[Data section Boundary: Start]

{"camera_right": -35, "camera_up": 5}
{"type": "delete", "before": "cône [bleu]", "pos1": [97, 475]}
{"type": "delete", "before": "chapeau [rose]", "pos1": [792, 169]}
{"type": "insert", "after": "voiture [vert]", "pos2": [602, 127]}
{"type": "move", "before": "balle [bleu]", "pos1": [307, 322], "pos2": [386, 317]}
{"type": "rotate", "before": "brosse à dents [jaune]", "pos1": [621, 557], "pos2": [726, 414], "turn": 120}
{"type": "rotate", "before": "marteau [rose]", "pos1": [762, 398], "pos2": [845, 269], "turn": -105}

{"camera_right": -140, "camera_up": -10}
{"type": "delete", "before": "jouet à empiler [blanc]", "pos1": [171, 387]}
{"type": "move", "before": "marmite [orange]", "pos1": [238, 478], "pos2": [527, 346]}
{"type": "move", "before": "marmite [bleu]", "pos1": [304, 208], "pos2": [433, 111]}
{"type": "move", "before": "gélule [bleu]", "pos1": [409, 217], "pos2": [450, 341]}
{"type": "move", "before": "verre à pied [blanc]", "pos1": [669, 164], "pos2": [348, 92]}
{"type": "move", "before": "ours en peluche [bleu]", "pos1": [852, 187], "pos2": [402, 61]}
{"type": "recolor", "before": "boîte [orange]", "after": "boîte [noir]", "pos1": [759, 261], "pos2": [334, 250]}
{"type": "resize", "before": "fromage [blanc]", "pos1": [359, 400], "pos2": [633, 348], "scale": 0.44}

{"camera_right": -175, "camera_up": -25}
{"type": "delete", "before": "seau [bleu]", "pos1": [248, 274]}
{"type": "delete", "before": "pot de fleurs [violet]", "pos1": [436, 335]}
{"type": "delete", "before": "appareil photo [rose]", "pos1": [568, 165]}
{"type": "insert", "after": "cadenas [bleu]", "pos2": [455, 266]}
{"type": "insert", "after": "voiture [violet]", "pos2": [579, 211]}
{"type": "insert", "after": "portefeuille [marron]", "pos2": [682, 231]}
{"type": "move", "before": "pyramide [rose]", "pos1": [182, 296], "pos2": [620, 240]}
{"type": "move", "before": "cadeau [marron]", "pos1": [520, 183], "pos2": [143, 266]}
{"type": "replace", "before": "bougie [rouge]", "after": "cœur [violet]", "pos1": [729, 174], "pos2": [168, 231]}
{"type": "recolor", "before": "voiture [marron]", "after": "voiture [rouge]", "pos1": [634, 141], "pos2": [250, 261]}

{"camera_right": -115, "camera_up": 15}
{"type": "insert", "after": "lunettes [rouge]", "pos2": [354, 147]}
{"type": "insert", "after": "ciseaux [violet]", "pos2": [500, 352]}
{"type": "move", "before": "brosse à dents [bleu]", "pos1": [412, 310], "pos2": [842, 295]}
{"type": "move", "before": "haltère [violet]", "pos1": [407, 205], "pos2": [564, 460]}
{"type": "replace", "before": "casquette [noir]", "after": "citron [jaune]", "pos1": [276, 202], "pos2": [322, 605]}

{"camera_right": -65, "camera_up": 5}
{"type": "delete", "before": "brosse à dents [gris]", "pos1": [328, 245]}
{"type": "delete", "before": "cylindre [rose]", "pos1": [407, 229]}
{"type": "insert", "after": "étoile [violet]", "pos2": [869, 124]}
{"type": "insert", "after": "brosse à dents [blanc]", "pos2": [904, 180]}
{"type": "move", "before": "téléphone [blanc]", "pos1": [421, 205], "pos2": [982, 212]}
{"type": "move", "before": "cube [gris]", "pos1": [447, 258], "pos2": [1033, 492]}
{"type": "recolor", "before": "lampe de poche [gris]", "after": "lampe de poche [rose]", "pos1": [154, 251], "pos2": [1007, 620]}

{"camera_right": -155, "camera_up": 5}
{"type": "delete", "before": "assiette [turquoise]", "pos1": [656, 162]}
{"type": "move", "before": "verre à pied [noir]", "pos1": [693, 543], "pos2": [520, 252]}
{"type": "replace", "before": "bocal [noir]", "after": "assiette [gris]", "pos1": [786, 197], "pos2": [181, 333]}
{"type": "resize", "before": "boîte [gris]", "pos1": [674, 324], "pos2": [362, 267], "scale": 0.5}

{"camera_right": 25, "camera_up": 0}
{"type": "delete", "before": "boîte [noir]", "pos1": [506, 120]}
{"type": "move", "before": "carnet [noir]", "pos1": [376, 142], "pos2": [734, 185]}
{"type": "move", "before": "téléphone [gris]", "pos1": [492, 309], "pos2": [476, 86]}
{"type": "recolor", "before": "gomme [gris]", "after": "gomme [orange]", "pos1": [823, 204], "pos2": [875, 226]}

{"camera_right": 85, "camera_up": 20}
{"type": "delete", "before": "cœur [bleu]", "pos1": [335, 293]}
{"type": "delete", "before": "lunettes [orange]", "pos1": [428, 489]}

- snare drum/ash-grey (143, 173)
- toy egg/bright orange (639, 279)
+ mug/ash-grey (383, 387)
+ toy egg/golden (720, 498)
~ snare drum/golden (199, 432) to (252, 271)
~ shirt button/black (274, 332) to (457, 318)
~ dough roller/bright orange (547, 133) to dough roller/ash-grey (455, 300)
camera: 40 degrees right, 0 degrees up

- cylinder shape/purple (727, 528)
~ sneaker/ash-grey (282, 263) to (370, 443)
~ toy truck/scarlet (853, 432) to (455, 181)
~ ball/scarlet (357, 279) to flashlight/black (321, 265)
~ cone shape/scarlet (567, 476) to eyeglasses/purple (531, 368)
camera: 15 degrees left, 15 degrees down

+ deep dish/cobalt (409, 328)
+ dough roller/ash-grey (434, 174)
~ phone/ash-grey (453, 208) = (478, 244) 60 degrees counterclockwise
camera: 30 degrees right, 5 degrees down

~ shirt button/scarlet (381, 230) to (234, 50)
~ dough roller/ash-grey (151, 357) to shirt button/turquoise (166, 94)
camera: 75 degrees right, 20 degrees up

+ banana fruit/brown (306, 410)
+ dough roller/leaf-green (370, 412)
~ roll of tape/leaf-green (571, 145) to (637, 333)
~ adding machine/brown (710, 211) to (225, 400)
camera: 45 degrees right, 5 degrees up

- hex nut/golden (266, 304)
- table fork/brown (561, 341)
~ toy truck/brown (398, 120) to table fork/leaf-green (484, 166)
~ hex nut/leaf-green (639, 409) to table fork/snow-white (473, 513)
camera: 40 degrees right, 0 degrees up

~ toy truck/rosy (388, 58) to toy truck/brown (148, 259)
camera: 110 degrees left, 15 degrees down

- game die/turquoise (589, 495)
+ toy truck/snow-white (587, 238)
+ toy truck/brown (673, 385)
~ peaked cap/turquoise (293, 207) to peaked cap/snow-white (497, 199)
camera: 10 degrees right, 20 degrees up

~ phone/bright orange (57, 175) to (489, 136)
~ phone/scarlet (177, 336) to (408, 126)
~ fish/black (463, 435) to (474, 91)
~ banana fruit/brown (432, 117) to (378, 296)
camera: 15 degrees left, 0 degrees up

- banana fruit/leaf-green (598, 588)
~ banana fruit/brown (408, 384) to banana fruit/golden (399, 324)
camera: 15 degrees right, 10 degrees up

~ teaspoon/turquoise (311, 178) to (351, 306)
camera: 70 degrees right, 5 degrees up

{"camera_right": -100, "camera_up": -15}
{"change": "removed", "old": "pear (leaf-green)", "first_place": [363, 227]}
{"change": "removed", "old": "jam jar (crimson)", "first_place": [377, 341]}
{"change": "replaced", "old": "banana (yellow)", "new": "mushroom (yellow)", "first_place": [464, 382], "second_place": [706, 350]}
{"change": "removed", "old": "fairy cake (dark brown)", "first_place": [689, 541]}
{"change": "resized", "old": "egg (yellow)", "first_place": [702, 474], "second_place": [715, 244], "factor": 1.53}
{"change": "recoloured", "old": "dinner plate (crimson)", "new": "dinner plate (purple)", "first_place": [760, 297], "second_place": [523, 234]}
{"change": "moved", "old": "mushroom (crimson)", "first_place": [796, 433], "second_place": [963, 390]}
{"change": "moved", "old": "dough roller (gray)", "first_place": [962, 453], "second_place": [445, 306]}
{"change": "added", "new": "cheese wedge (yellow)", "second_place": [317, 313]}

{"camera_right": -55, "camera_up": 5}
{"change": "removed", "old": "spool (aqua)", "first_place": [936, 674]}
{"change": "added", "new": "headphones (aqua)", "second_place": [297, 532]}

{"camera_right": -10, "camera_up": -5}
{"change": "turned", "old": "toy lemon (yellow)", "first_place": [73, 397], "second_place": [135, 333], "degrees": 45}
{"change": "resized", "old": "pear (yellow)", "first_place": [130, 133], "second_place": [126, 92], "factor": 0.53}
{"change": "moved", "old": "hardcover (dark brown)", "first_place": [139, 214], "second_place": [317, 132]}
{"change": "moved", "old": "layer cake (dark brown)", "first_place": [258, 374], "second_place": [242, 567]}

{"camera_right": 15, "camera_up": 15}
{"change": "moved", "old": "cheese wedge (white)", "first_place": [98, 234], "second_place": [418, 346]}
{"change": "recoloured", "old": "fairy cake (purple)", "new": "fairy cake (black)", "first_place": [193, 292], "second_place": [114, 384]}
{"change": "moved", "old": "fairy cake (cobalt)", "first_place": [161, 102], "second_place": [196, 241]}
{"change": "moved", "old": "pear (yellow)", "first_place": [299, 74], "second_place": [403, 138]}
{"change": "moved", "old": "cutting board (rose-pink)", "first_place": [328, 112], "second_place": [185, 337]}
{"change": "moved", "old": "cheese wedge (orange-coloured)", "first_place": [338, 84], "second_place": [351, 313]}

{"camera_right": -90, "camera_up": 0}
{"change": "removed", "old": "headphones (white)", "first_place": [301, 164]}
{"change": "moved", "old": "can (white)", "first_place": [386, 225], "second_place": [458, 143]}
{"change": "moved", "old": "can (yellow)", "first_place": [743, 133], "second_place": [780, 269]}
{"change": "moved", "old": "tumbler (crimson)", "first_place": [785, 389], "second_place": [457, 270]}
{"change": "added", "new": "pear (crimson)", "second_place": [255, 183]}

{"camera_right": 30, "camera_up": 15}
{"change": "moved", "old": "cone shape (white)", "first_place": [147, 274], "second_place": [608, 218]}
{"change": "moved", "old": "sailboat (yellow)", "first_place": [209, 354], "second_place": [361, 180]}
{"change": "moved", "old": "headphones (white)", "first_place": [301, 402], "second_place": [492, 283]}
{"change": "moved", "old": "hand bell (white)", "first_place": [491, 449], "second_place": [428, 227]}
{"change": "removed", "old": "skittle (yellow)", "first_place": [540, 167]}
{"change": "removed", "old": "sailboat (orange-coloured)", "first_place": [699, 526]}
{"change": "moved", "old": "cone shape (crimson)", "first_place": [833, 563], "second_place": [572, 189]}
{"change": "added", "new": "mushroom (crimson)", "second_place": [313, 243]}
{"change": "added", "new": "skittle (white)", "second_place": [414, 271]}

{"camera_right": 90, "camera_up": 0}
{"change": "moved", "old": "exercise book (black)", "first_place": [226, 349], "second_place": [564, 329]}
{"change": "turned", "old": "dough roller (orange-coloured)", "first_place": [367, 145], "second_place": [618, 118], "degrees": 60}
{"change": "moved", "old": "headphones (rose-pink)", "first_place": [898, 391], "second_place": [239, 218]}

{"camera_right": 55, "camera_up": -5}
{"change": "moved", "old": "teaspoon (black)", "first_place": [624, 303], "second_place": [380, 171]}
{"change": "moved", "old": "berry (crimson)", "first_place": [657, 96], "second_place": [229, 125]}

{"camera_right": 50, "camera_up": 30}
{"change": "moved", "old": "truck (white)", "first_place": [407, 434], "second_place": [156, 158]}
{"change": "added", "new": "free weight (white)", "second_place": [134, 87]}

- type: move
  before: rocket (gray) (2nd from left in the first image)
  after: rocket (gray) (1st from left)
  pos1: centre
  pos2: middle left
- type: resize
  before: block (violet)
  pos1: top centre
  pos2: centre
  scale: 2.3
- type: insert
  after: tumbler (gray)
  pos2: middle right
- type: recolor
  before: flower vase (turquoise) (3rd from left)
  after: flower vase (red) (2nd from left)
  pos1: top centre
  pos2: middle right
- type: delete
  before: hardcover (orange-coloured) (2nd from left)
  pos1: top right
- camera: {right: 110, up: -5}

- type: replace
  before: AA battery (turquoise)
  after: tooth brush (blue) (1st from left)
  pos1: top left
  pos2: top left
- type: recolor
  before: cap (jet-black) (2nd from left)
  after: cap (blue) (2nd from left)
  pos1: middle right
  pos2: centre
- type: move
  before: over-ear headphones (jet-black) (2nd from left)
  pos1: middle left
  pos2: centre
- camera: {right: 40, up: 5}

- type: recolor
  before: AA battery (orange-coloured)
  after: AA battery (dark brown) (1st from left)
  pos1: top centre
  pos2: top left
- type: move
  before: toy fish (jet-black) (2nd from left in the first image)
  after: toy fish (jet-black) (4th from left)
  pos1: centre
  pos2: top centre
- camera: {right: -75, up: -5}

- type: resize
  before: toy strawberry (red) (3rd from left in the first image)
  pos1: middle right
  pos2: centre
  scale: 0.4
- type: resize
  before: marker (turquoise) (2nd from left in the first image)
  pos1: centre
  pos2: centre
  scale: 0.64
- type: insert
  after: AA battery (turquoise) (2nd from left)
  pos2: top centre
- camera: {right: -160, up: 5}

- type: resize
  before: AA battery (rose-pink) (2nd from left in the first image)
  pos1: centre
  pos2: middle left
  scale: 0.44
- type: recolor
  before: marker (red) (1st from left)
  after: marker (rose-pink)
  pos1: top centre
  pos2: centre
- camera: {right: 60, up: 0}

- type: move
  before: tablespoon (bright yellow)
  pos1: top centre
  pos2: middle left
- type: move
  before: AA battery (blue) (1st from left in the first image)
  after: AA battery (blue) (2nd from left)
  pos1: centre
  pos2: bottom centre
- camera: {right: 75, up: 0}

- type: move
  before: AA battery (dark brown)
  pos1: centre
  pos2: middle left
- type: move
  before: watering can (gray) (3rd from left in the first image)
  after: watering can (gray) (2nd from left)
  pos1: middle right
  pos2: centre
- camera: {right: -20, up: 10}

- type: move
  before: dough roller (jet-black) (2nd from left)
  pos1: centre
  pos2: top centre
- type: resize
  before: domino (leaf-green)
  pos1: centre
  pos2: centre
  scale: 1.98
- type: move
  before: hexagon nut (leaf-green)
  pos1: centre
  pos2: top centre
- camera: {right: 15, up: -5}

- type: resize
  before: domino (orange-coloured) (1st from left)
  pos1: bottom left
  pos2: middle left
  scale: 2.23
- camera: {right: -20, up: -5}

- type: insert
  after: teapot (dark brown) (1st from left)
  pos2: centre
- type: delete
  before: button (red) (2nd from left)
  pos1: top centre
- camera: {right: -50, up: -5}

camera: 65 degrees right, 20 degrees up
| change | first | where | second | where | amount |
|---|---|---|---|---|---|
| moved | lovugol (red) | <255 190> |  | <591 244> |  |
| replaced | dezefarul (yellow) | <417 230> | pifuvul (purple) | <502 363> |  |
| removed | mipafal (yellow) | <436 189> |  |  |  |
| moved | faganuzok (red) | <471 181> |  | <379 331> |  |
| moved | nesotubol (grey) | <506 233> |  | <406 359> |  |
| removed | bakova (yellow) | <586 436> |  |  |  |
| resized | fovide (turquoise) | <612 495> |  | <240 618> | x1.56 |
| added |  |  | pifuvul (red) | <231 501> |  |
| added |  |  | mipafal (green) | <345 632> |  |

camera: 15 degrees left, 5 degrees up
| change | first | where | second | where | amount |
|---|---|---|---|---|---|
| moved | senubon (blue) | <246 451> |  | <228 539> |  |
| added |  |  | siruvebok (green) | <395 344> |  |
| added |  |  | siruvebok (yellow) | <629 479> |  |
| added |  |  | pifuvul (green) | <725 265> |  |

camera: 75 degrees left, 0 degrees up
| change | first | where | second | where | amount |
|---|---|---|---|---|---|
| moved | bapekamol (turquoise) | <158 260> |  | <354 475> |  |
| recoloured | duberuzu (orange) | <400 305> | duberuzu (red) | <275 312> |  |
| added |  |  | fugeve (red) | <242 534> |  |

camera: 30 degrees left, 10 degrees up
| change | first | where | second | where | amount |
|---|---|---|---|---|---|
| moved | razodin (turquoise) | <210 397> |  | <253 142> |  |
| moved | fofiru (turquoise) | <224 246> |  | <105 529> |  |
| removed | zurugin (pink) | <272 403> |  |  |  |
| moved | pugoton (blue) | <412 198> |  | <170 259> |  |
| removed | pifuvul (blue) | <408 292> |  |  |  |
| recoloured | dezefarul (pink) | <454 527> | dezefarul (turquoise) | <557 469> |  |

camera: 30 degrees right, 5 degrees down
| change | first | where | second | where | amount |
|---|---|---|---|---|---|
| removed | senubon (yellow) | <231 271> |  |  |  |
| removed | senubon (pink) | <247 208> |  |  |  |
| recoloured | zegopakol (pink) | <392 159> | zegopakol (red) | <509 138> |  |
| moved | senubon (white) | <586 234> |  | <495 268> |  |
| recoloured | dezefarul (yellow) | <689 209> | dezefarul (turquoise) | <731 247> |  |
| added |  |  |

[Data section Boundary: End]

**Problem to solve**
Scan the entries above for the line containing "618> | x1.56 |", and copy it and all lines after it exactly, down to and including the line containing "pifuvul (red) |".

**Task answer**
| resized | fovide (turquoise) | <612 495> |  | <240 618> | x1.56 |
| added |  |  | pifuvul (red) | <231 501> |  |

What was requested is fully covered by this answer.